_REQUIRED ACTION_
An exact transcription of every record is needed, leaving out the pictures.

☆ ☆ ☆ ☆ ☆

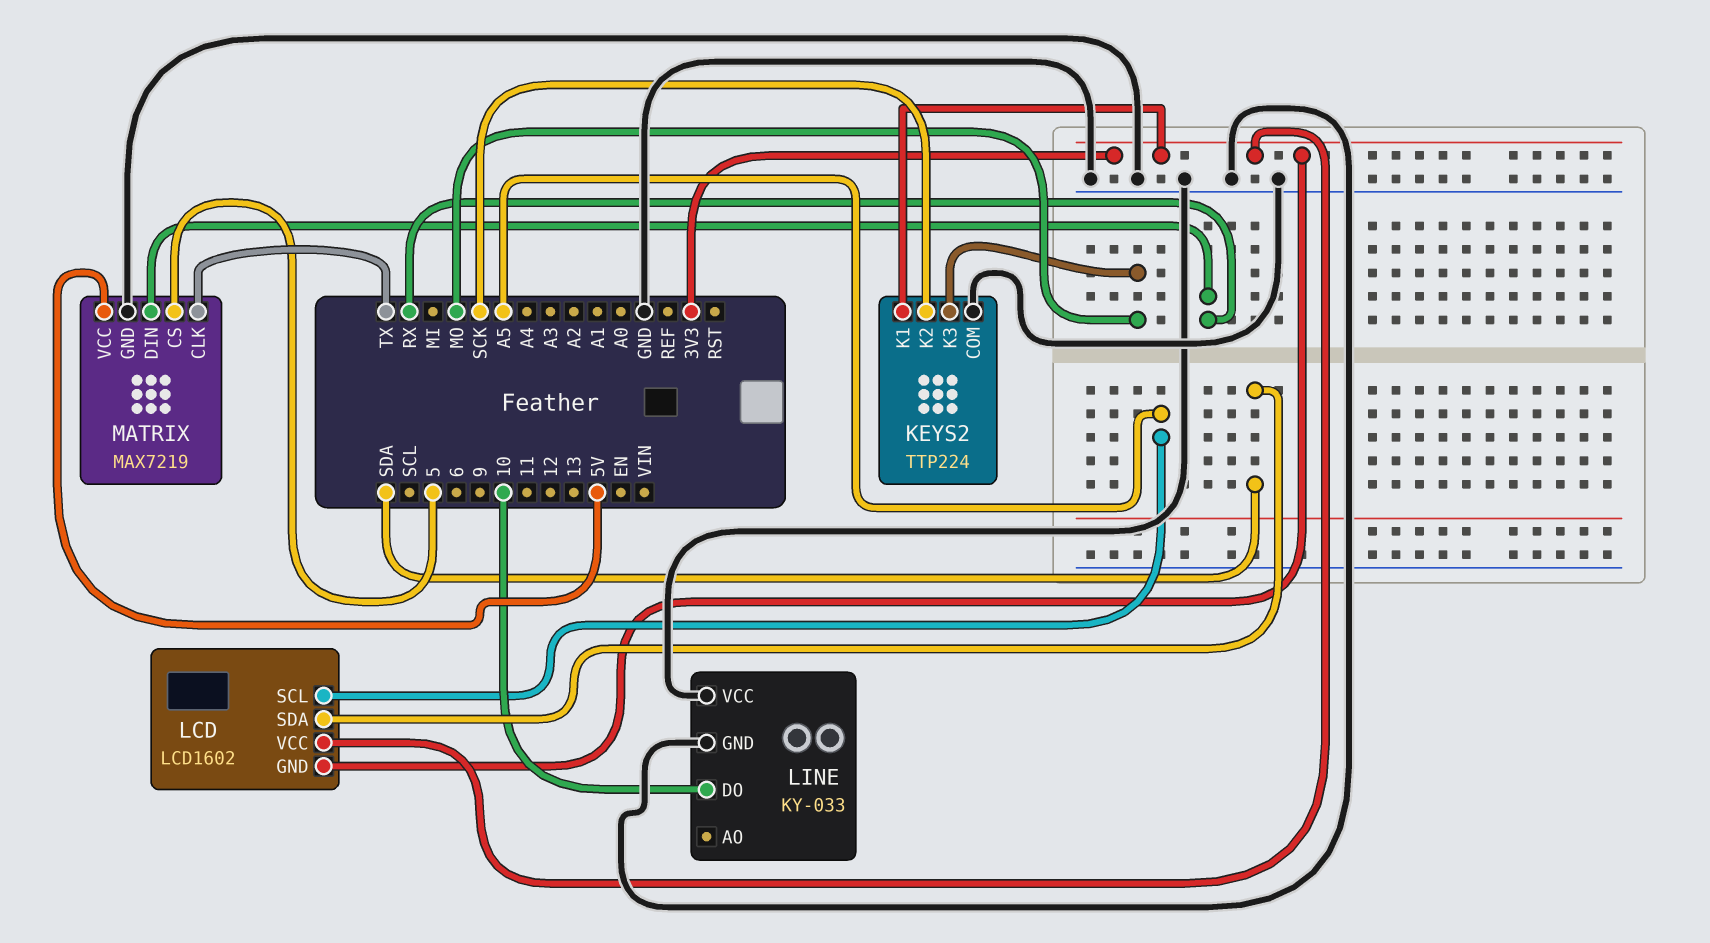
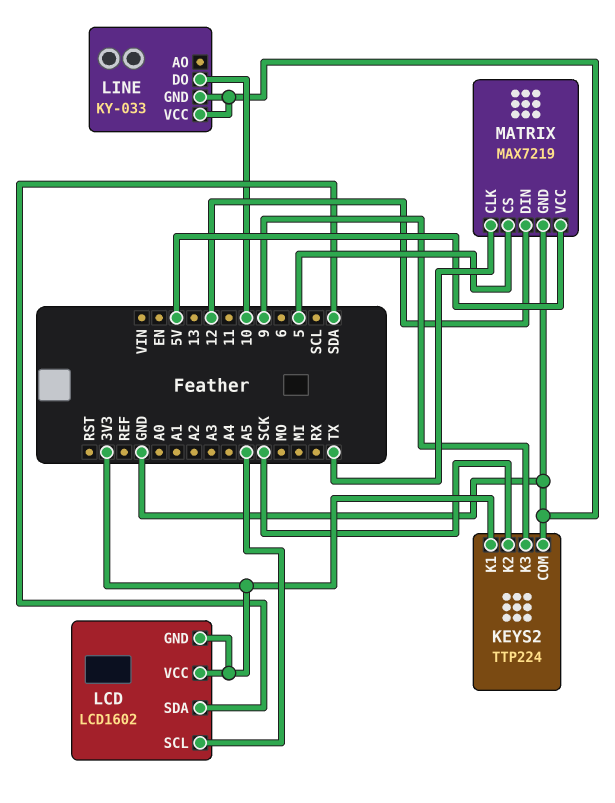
KEYS2 pin K3: MO -> 9
MATRIX pin DIN: RX -> 12

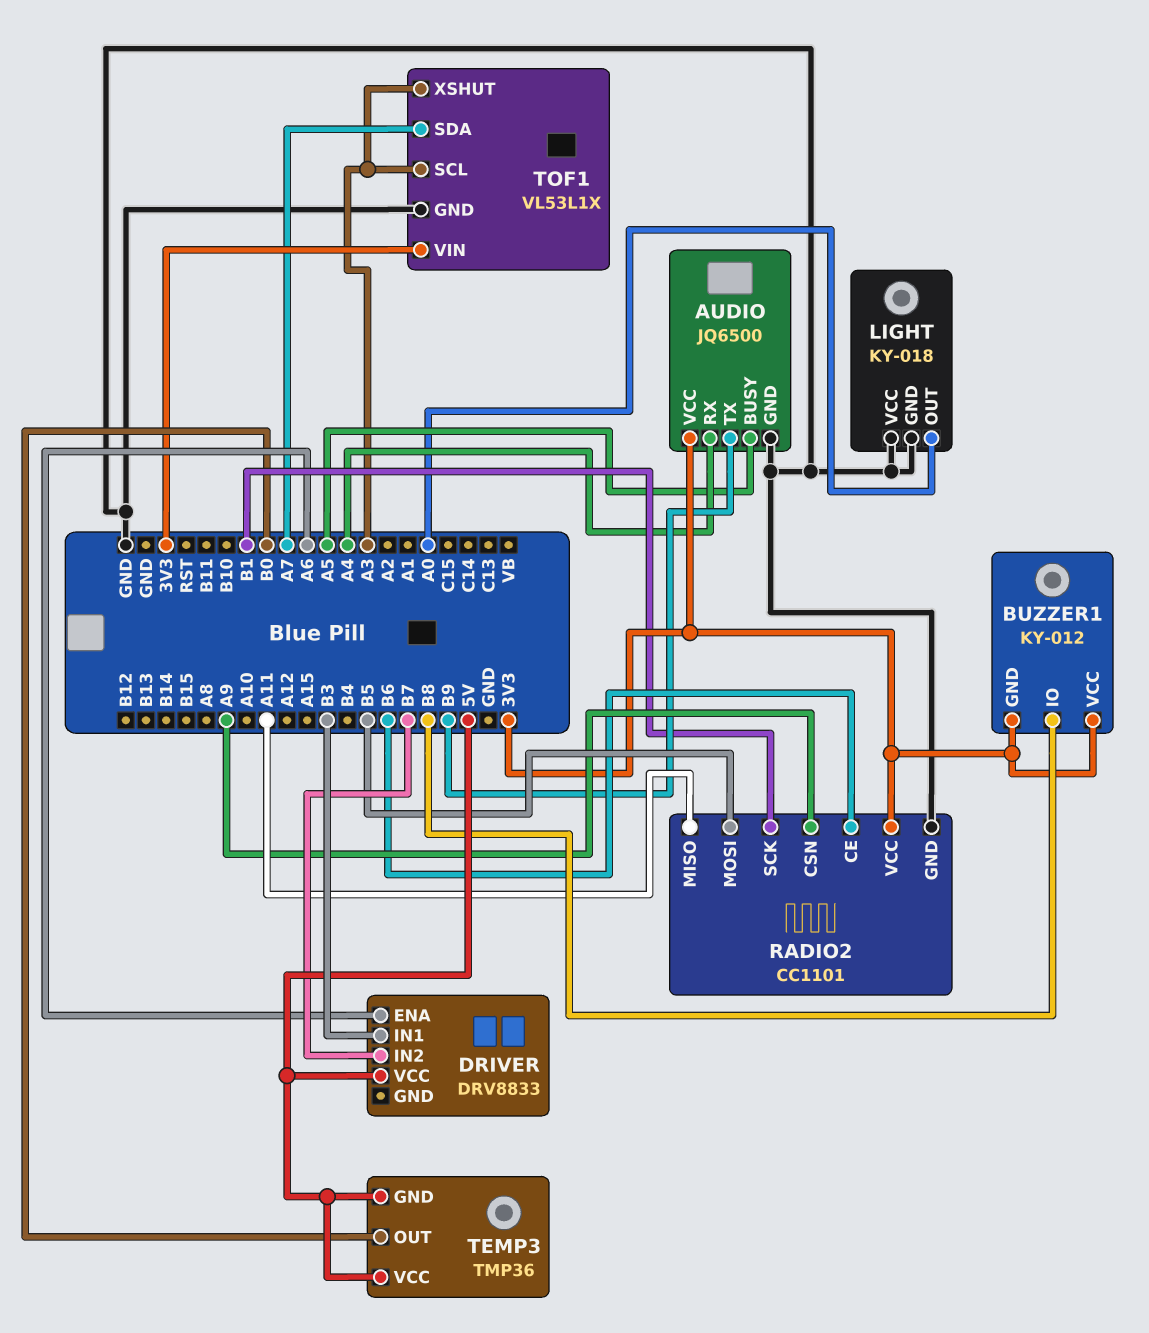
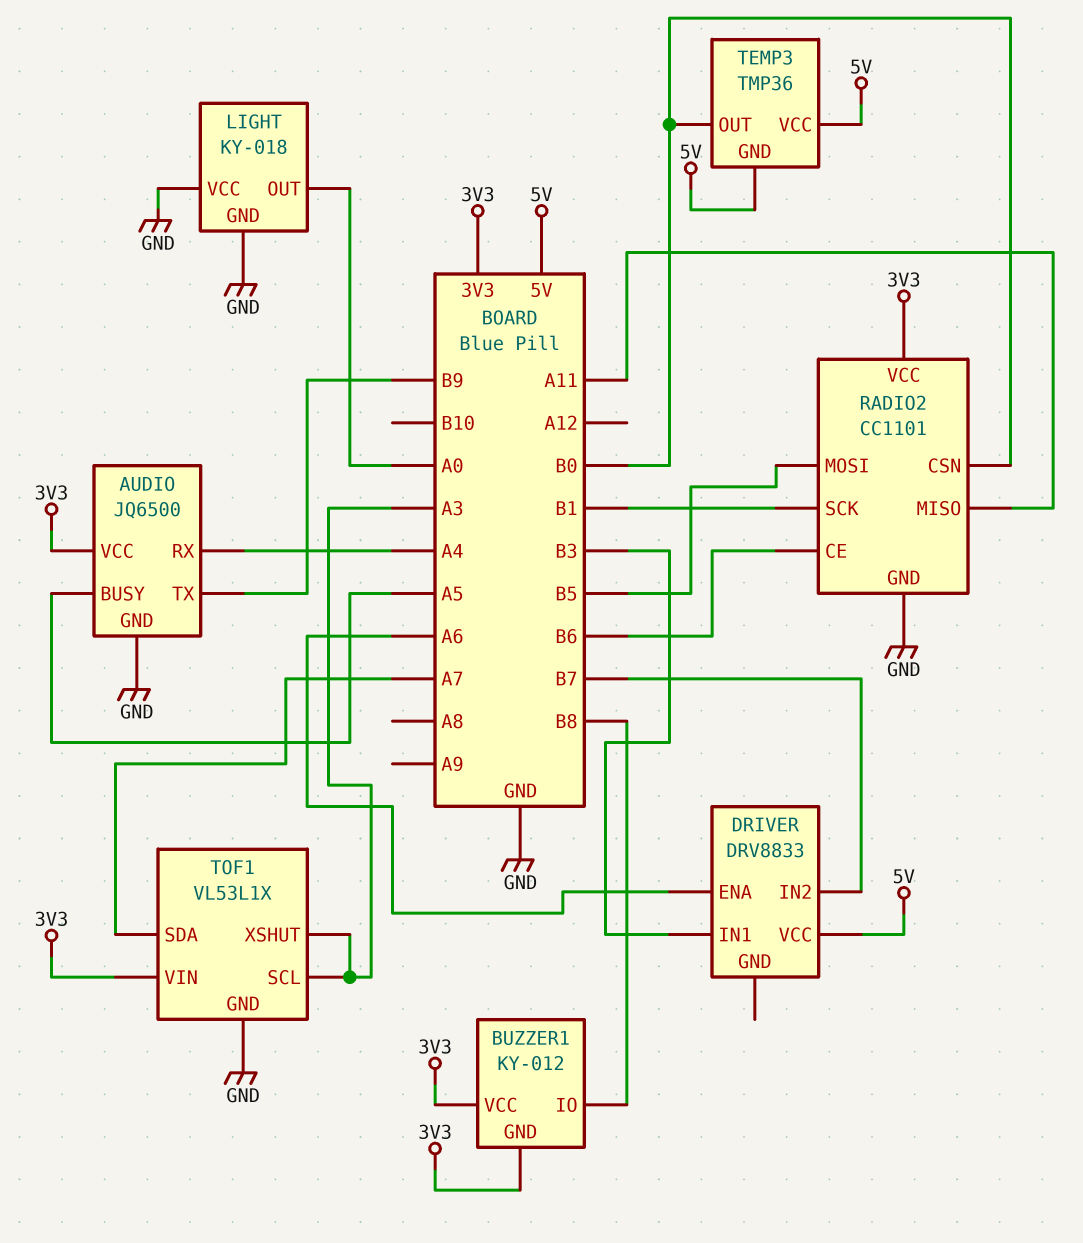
RADIO2 pin CSN: A9 -> B0

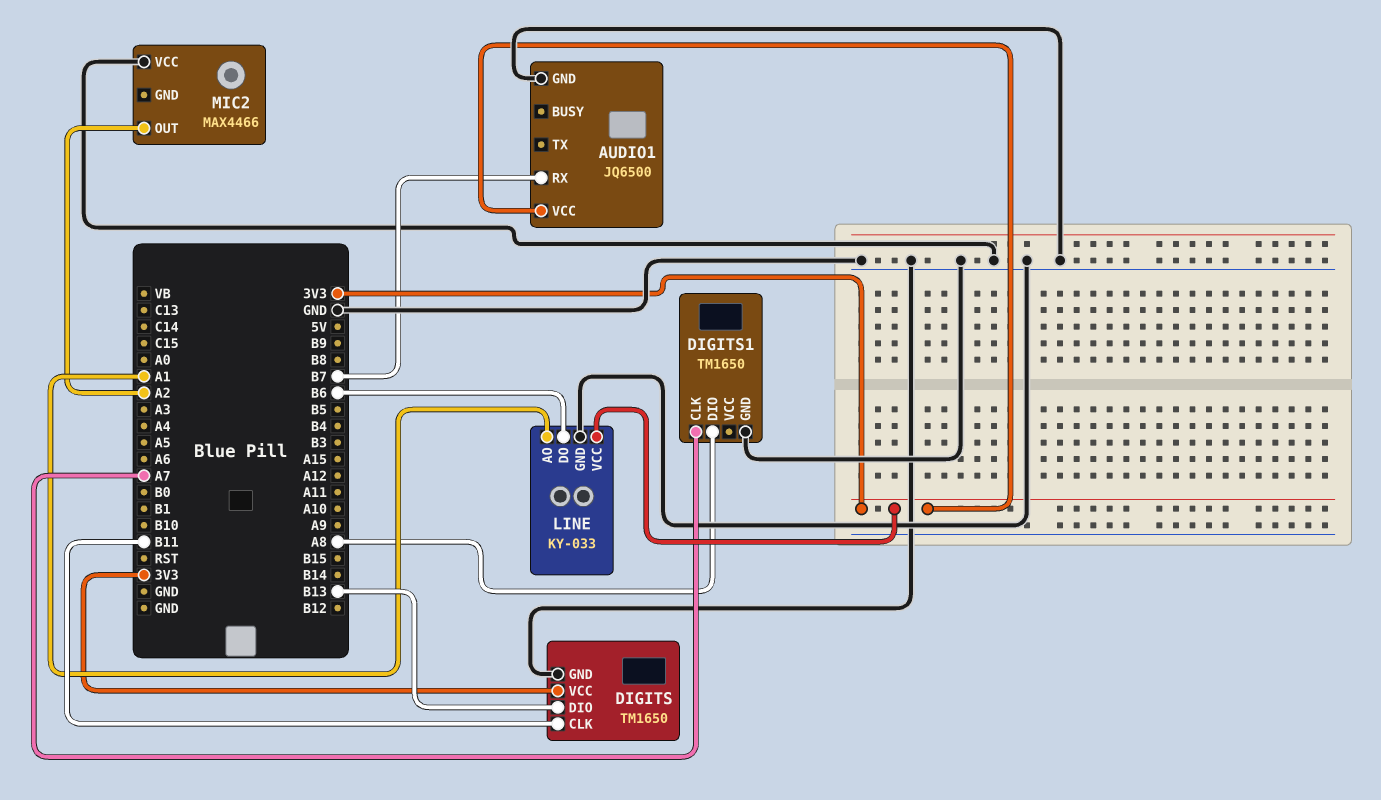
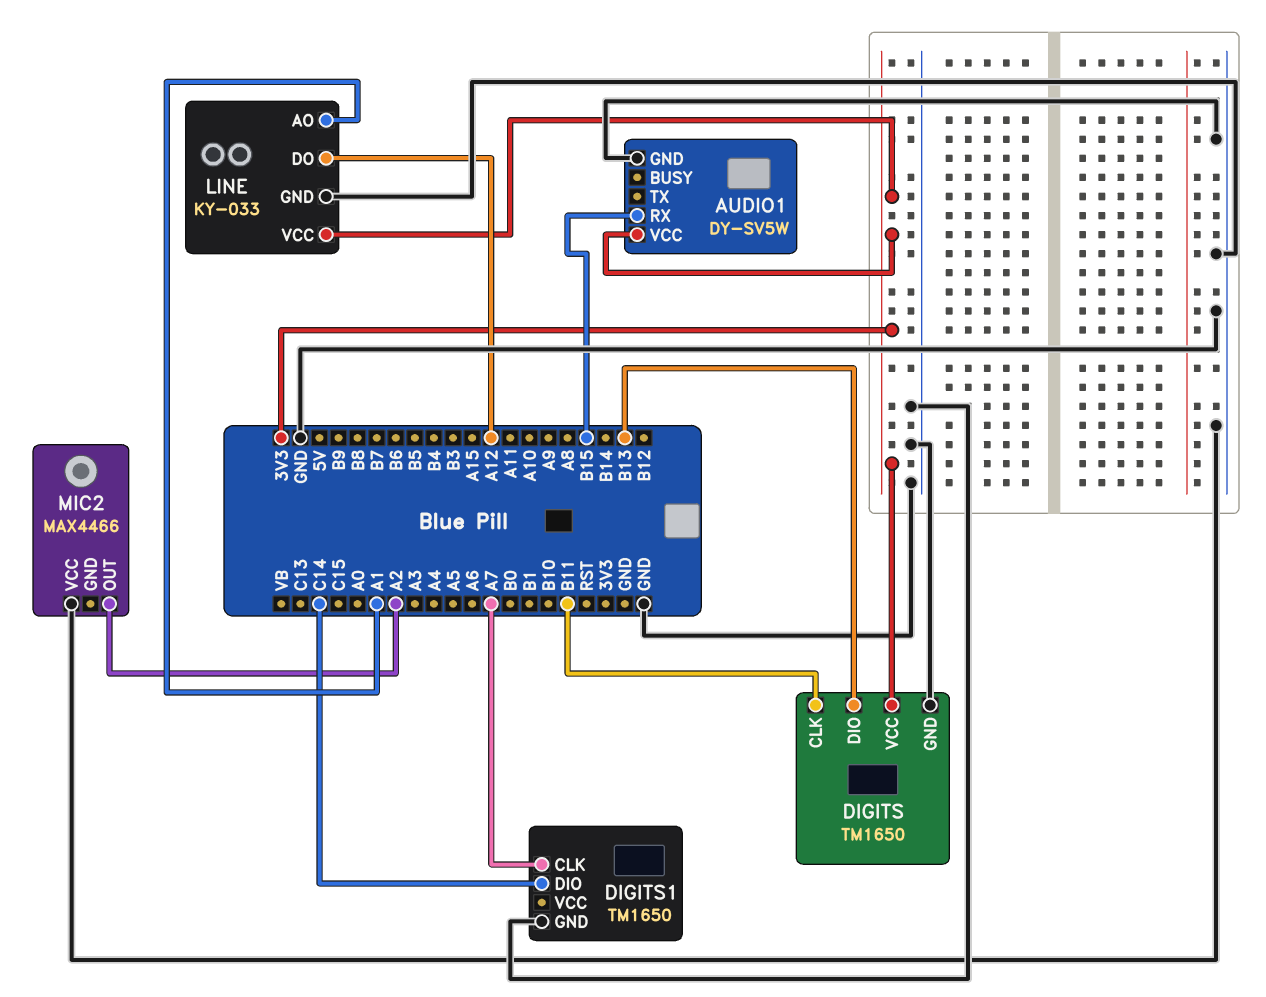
AUDIO1: JQ6500 -> DY-SV5W
AUDIO1 pin RX: B7 -> B15
DIGITS1 pin DIO: A8 -> C14
LINE pin DO: B6 -> A12

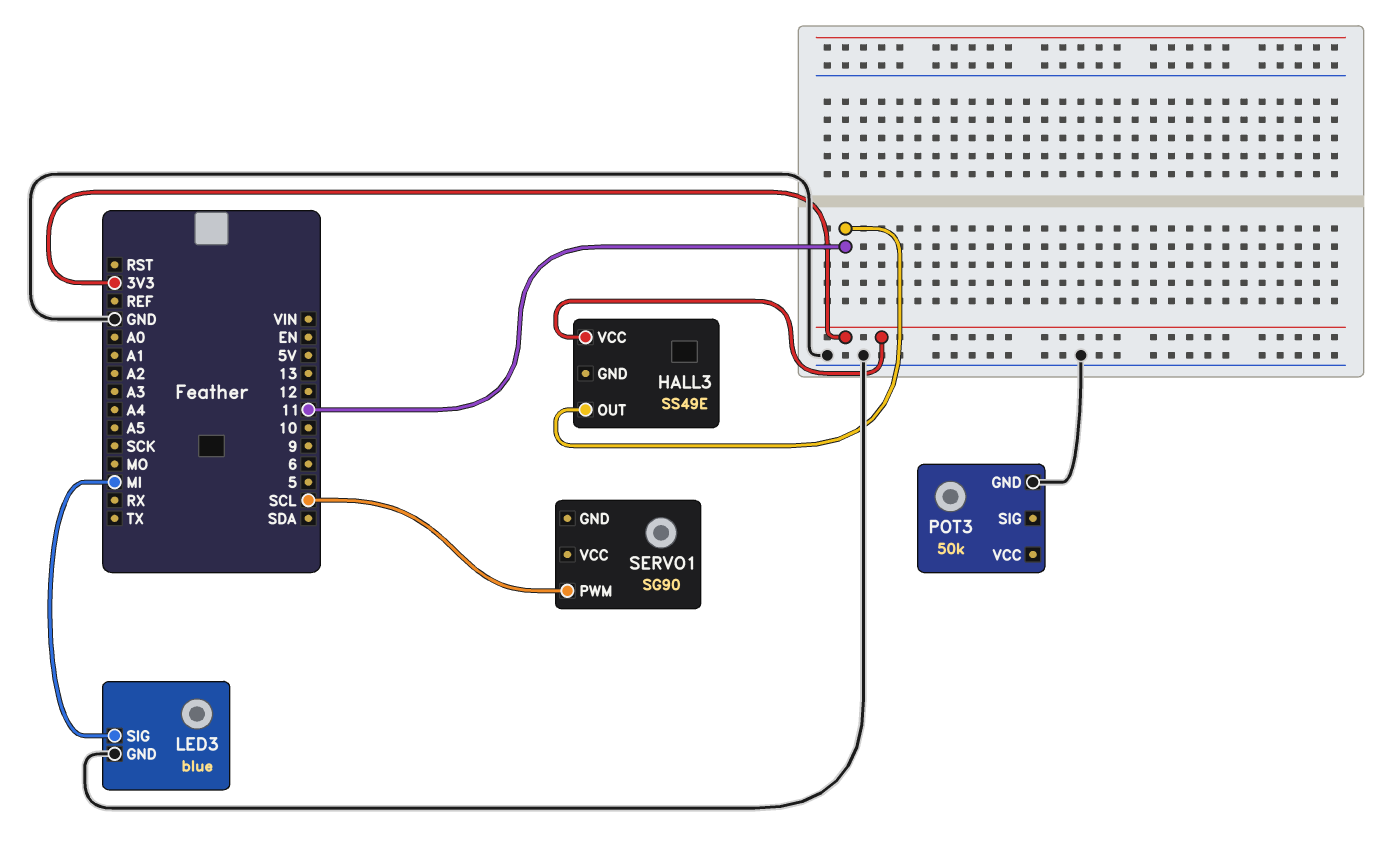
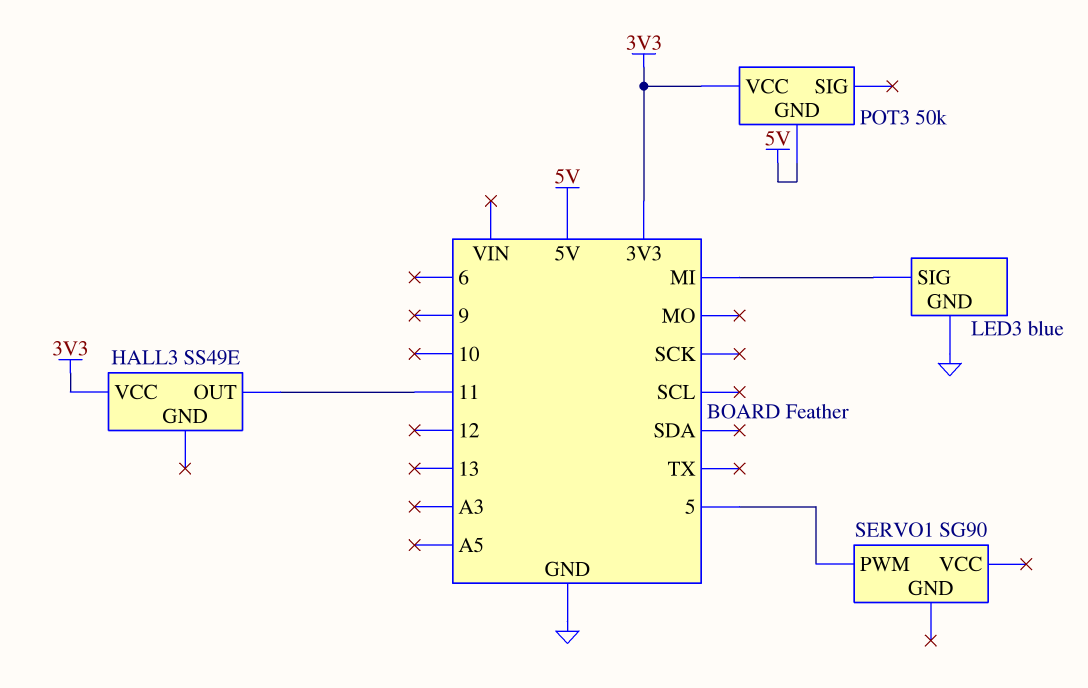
POT3 pin GND: GND -> 5V
POT3 pin VCC: none -> 3V3
SERVO1 pin PWM: SCL -> 5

☆ ☆ ☆ ☆ ☆

_YOUR SOLUTION_
KEYS2 pin K3: MO -> 9
MATRIX pin DIN: RX -> 12

RADIO2 pin CSN: A9 -> B0

AUDIO1: JQ6500 -> DY-SV5W
AUDIO1 pin RX: B7 -> B15
DIGITS1 pin DIO: A8 -> C14
LINE pin DO: B6 -> A12

POT3 pin GND: GND -> 5V
POT3 pin VCC: none -> 3V3
SERVO1 pin PWM: SCL -> 5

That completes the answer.